===== GIVEN INFORMATION

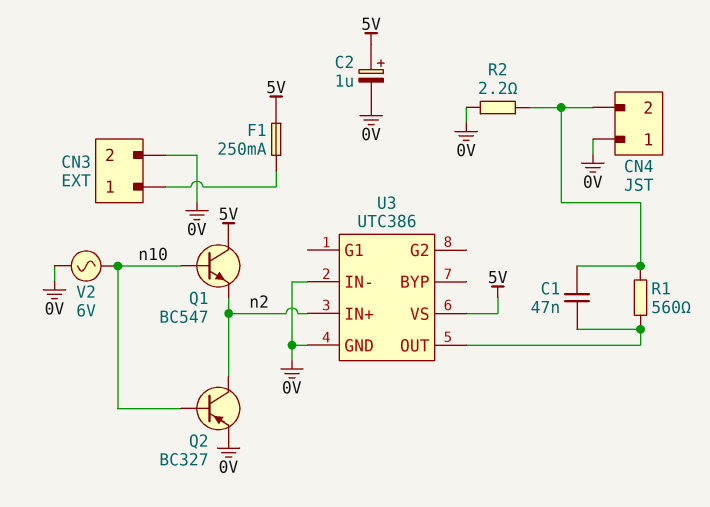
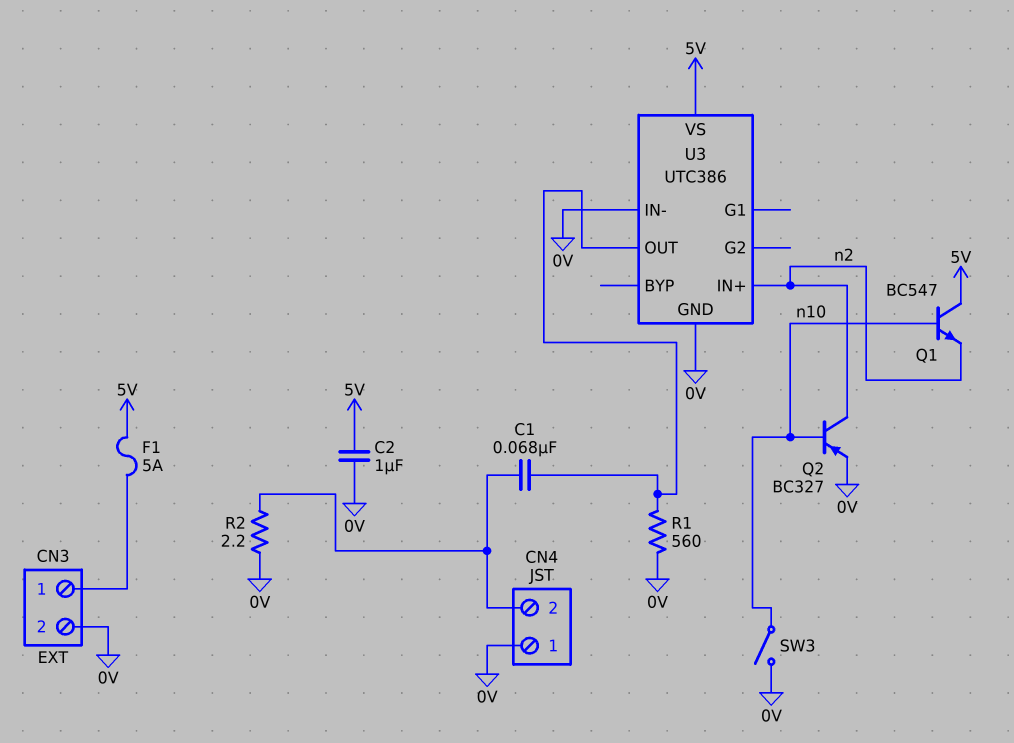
C1: 47nF (CN4/2, U3/OUT) -> 68nF (CN4/2, U3/OUT)
C2: 1uF (plus 5V, minus 0V) -> 1uF (0V, 5V)
F1: 250mA (5V, CN3/1) -> 5A (5V, CN3/1)
R1: 560 (CN4/2, U3/OUT) -> 560 (0V, U3/OUT)
SW3: none -> switch (0V, n10)
V2: AC 6V (0V, n10) -> none

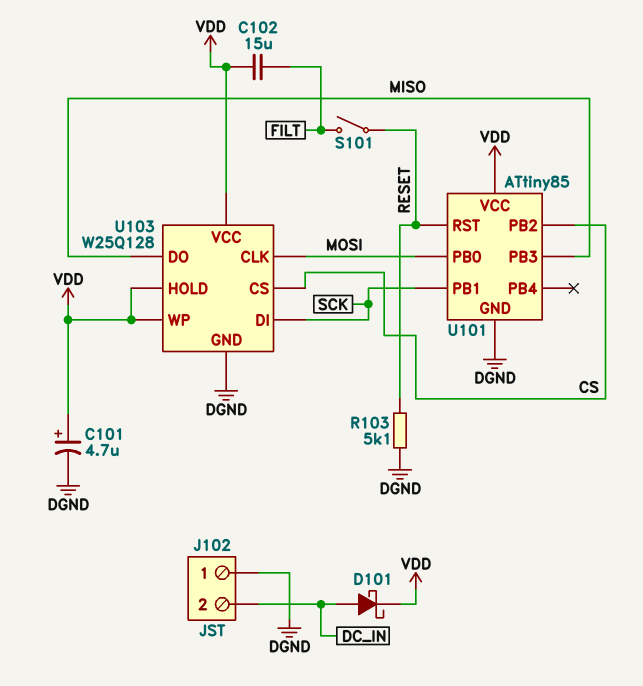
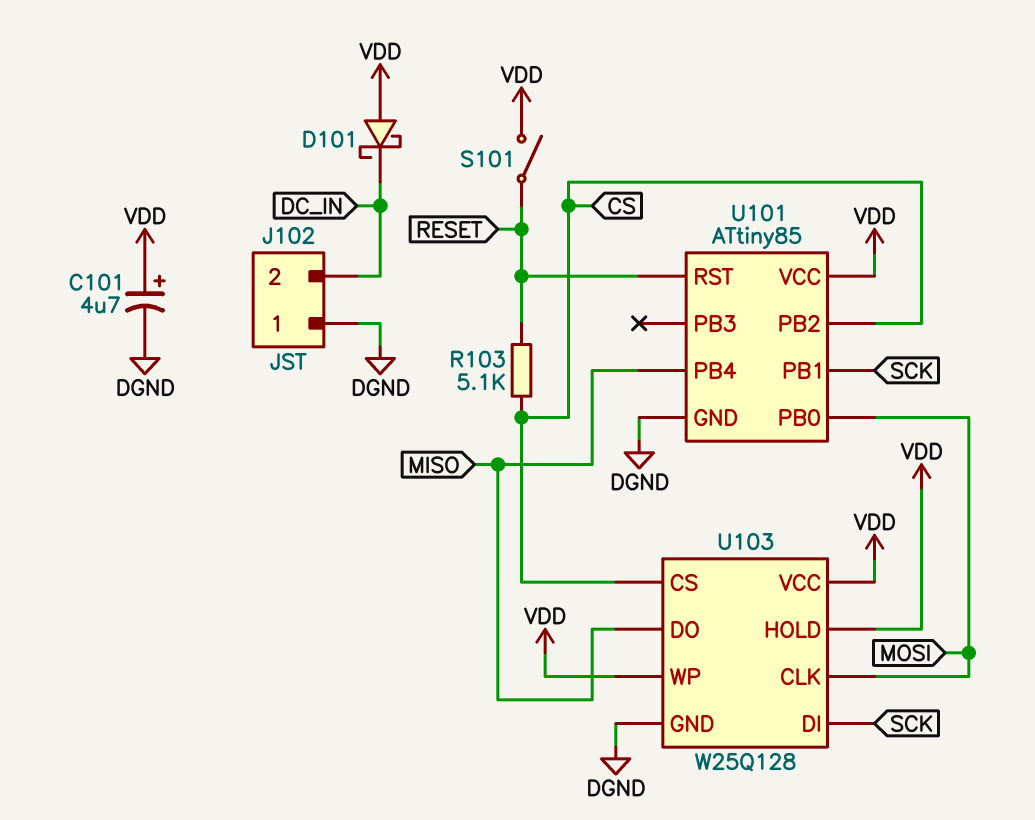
C102: 15uF (FILT, VDD) -> none
D101: schottky (A DC_IN, K VDD) -> schottky (A VDD, K DC_IN)
R103: 5.1k (DGND, RESET) -> 5.1k (CS, RESET)
S101: switch (FILT, RESET) -> switch (RESET, VDD)
U101 pin PB3: MISO -> none
U101 pin PB4: none -> MISO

==========

[WHAT THE EXERCISE ASKS] The expected answer is an exact copy of the lines beginning at the one with "C102: 15uF (FILT, VDD) -> none" and running to the end of the entries above.

[TASK SOLUTION]
C102: 15uF (FILT, VDD) -> none
D101: schottky (A DC_IN, K VDD) -> schottky (A VDD, K DC_IN)
R103: 5.1k (DGND, RESET) -> 5.1k (CS, RESET)
S101: switch (FILT, RESET) -> switch (RESET, VDD)
U101 pin PB3: MISO -> none
U101 pin PB4: none -> MISO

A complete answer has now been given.